[WHAT IS BEING ASKED]:
Give every entry below again, exactly as written, and skip the images.

[DATA PROVIDED]:
******

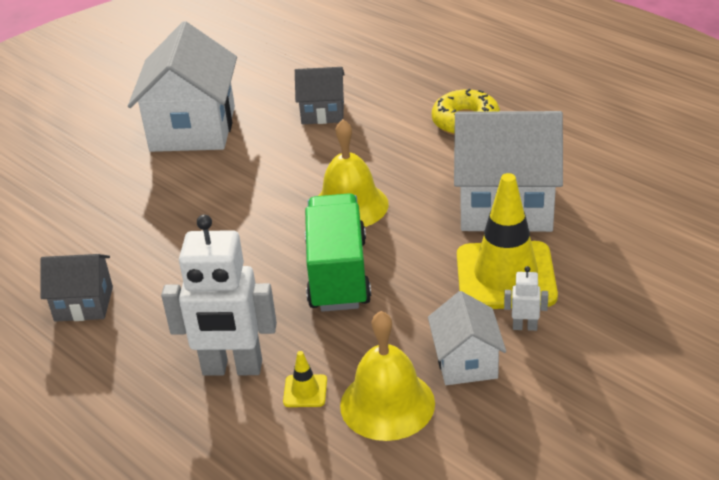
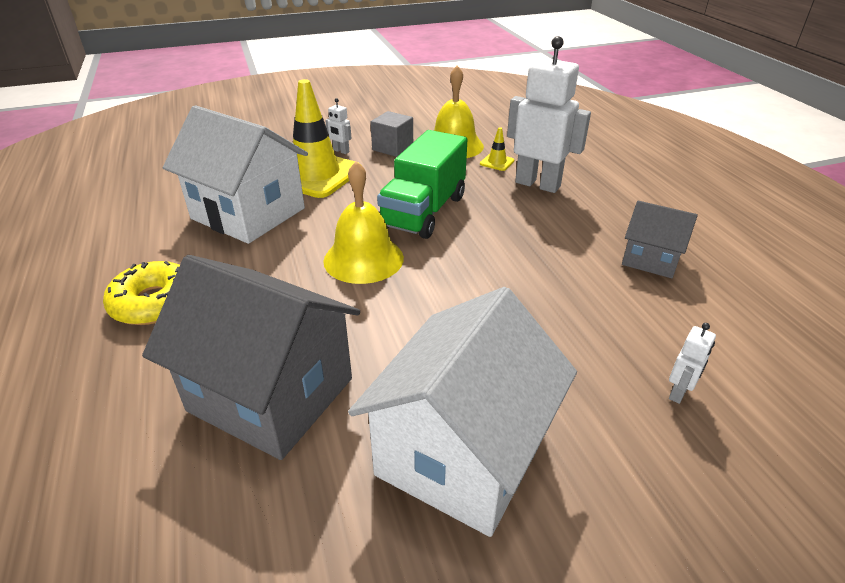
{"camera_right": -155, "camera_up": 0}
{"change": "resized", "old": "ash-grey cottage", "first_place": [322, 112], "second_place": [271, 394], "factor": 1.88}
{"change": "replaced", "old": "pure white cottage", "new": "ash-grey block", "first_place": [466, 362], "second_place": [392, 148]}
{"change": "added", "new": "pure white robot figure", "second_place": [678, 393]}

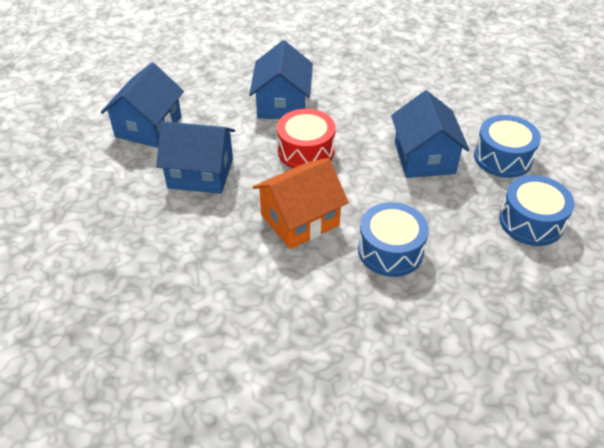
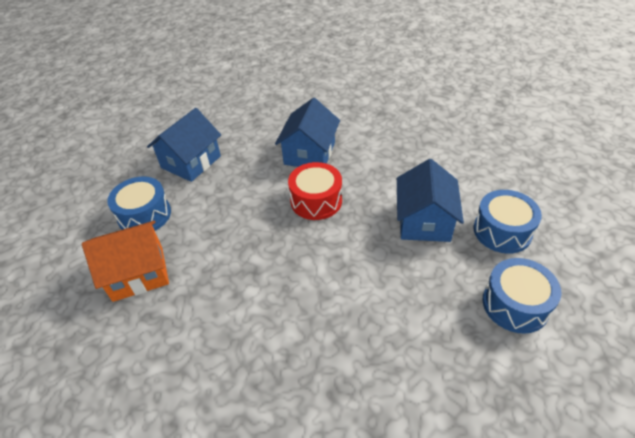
{"camera_right": 15, "camera_up": 0}
{"change": "removed", "old": "blue cottage", "first_place": [200, 173]}
{"change": "moved", "old": "orange cottage", "first_place": [300, 220], "second_place": [138, 273]}
{"change": "moved", "old": "blue snare drum", "first_place": [390, 250], "second_place": [144, 215]}

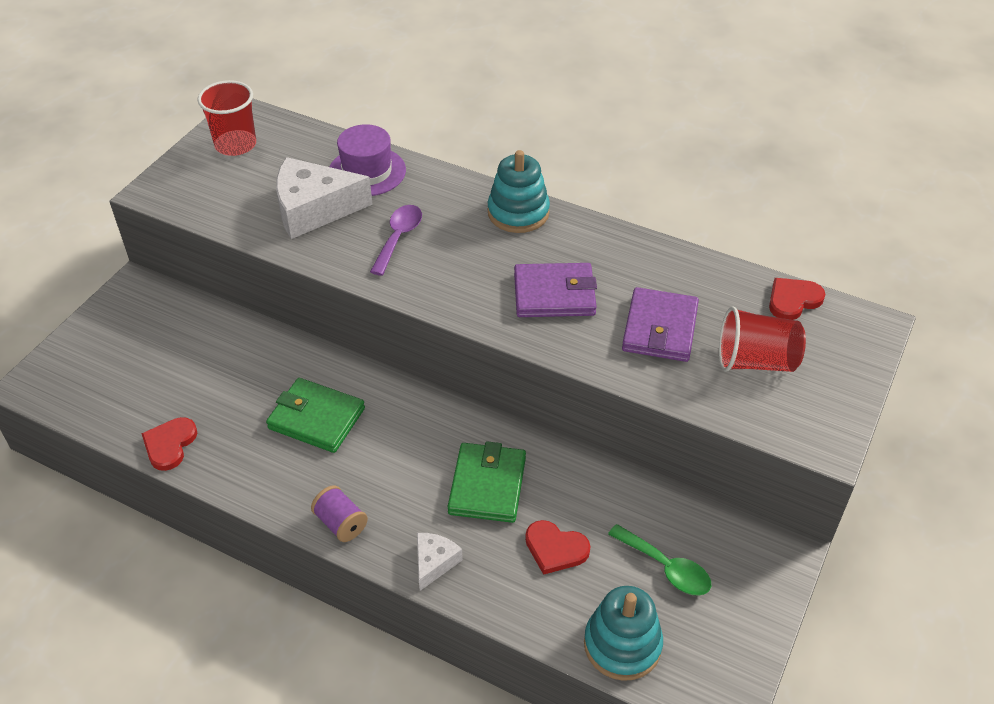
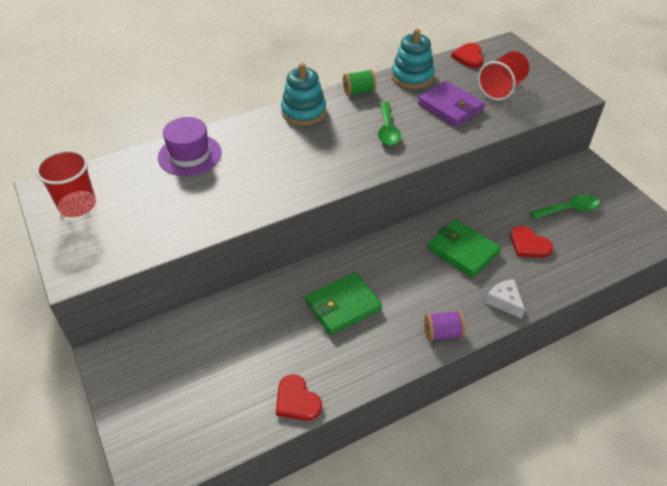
{"camera_right": -55, "camera_up": 0}
{"change": "removed", "old": "pure white cheese", "first_place": [314, 209]}
{"change": "removed", "old": "violet teaspoon", "first_place": [398, 237]}
{"change": "replaced", "old": "violet wallet", "new": "leaf-green teaspoon", "first_place": [554, 294], "second_place": [387, 130]}
{"change": "turned", "old": "red heart shape", "first_place": [555, 549], "second_place": [529, 245], "degrees": 75}
{"change": "moved", "old": "aqua stacking toy", "first_place": [622, 645], "second_place": [412, 76]}
{"change": "added", "new": "leaf-green bobbin", "second_place": [359, 92]}

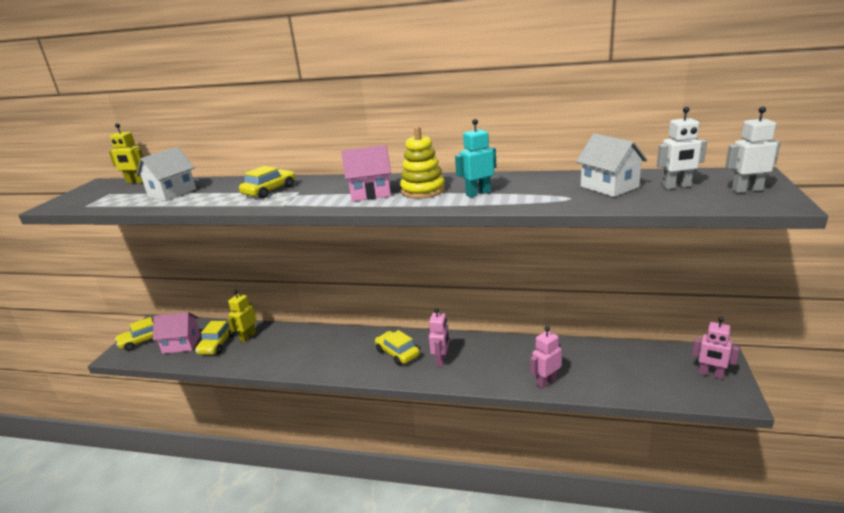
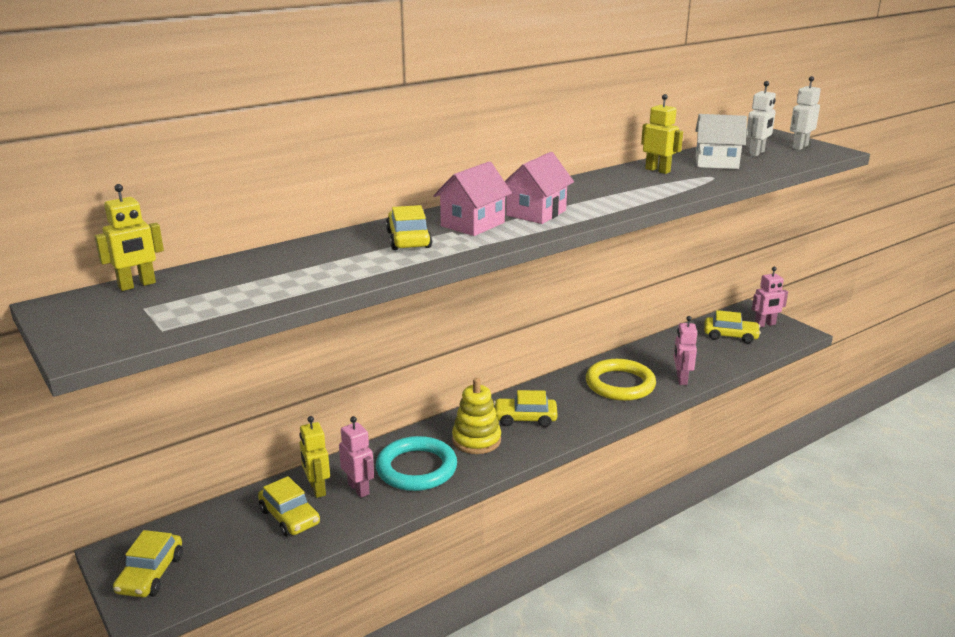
{"camera_right": -50, "camera_up": 0}
{"change": "removed", "old": "pure white cottage", "first_place": [172, 193]}
{"change": "moved", "old": "rosy cottage", "first_place": [181, 344], "second_place": [472, 224]}
{"change": "moved", "old": "bright yellow stacking toy", "first_place": [423, 190], "second_place": [476, 440]}
{"change": "moved", "old": "rosy robot figure", "first_place": [441, 360], "second_place": [359, 489]}
{"change": "removed", "old": "aqua robot figure", "first_place": [478, 193]}
{"change": "added", "new": "aqua torus", "second_place": [416, 468]}
{"change": "added", "new": "bright yellow torus", "second_place": [620, 384]}
{"change": "added", "new": "bright yellow robot figure", "second_place": [658, 170]}
{"change": "added", "new": "bright yellow car", "second_place": [730, 336]}

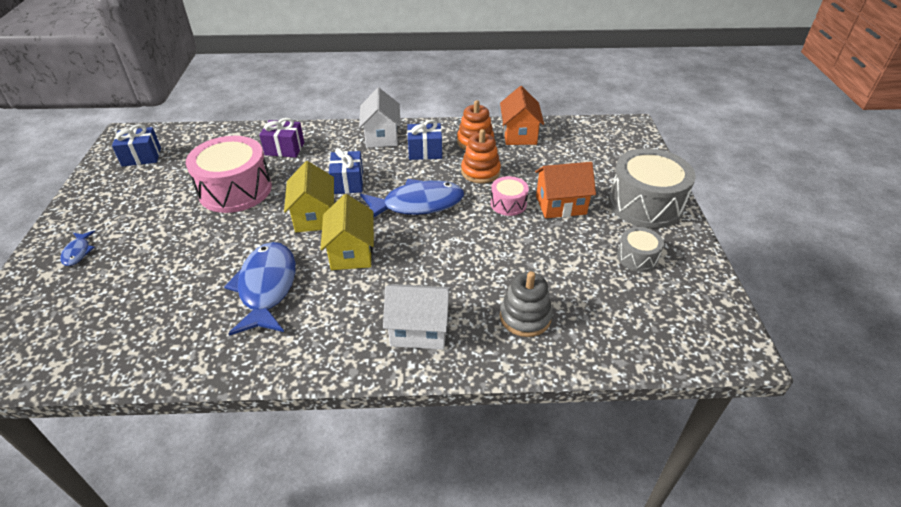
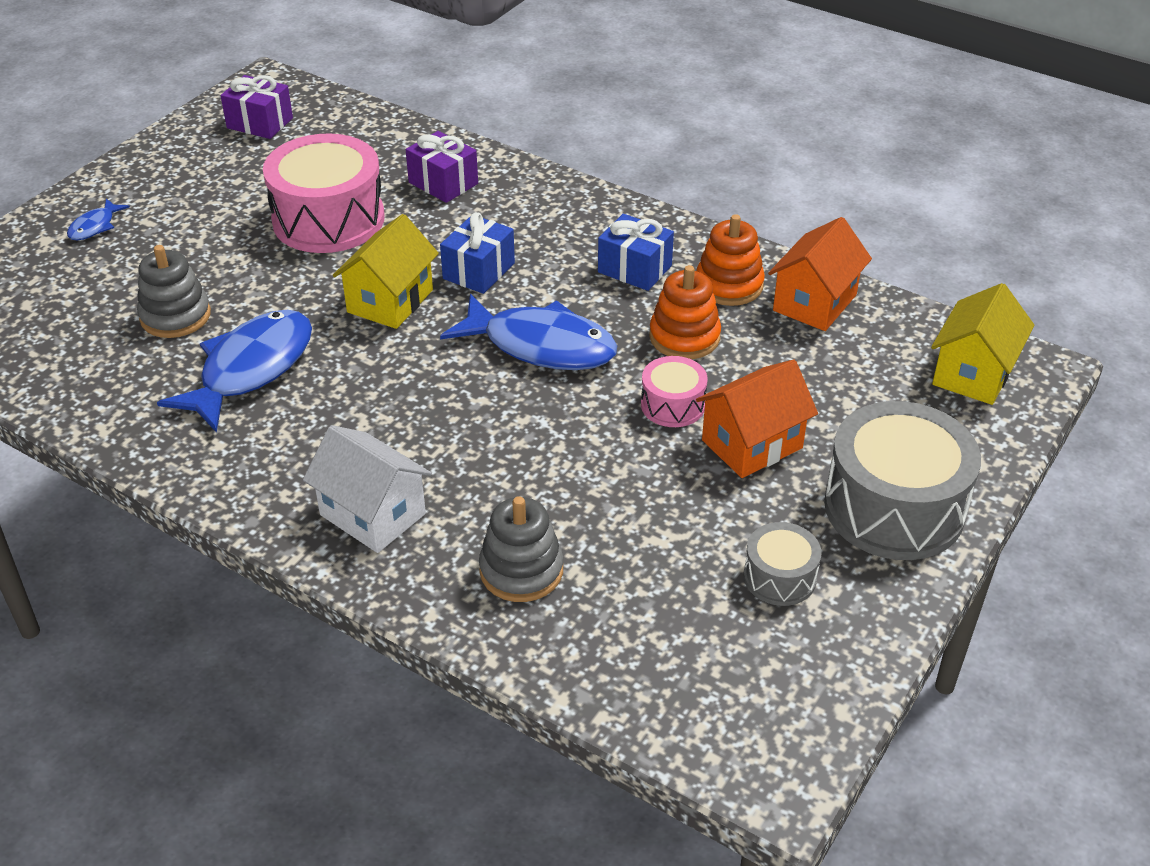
{"camera_right": 35, "camera_up": 0}
{"change": "recoloured", "old": "blue gift", "new": "violet gift", "first_place": [141, 157], "second_place": [260, 123]}
{"change": "moved", "old": "bright yellow cottage", "first_place": [351, 252], "second_place": [973, 373]}
{"change": "removed", "old": "pure white cottage", "first_place": [382, 136]}
{"change": "turned", "old": "orange cottage", "first_place": [560, 205], "second_place": [752, 444], "degrees": -60}
{"change": "added", "new": "ash-grey stacking toy", "second_place": [175, 316]}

******

[SOLUTION]:
{"camera_right": -155, "camera_up": 0}
{"change": "resized", "old": "ash-grey cottage", "first_place": [322, 112], "second_place": [271, 394], "factor": 1.88}
{"change": "replaced", "old": "pure white cottage", "new": "ash-grey block", "first_place": [466, 362], "second_place": [392, 148]}
{"change": "added", "new": "pure white robot figure", "second_place": [678, 393]}

{"camera_right": 15, "camera_up": 0}
{"change": "removed", "old": "blue cottage", "first_place": [200, 173]}
{"change": "moved", "old": "orange cottage", "first_place": [300, 220], "second_place": [138, 273]}
{"change": "moved", "old": "blue snare drum", "first_place": [390, 250], "second_place": [144, 215]}

{"camera_right": -55, "camera_up": 0}
{"change": "removed", "old": "pure white cheese", "first_place": [314, 209]}
{"change": "removed", "old": "violet teaspoon", "first_place": [398, 237]}
{"change": "replaced", "old": "violet wallet", "new": "leaf-green teaspoon", "first_place": [554, 294], "second_place": [387, 130]}
{"change": "turned", "old": "red heart shape", "first_place": [555, 549], "second_place": [529, 245], "degrees": 75}
{"change": "moved", "old": "aqua stacking toy", "first_place": [622, 645], "second_place": [412, 76]}
{"change": "added", "new": "leaf-green bobbin", "second_place": [359, 92]}

{"camera_right": -50, "camera_up": 0}
{"change": "removed", "old": "pure white cottage", "first_place": [172, 193]}
{"change": "moved", "old": "rosy cottage", "first_place": [181, 344], "second_place": [472, 224]}
{"change": "moved", "old": "bright yellow stacking toy", "first_place": [423, 190], "second_place": [476, 440]}
{"change": "moved", "old": "rosy robot figure", "first_place": [441, 360], "second_place": [359, 489]}
{"change": "removed", "old": "aqua robot figure", "first_place": [478, 193]}
{"change": "added", "new": "aqua torus", "second_place": [416, 468]}
{"change": "added", "new": "bright yellow torus", "second_place": [620, 384]}
{"change": "added", "new": "bright yellow robot figure", "second_place": [658, 170]}
{"change": "added", "new": "bright yellow car", "second_place": [730, 336]}

{"camera_right": 35, "camera_up": 0}
{"change": "recoloured", "old": "blue gift", "new": "violet gift", "first_place": [141, 157], "second_place": [260, 123]}
{"change": "moved", "old": "bright yellow cottage", "first_place": [351, 252], "second_place": [973, 373]}
{"change": "removed", "old": "pure white cottage", "first_place": [382, 136]}
{"change": "turned", "old": "orange cottage", "first_place": [560, 205], "second_place": [752, 444], "degrees": -60}
{"change": "added", "new": "ash-grey stacking toy", "second_place": [175, 316]}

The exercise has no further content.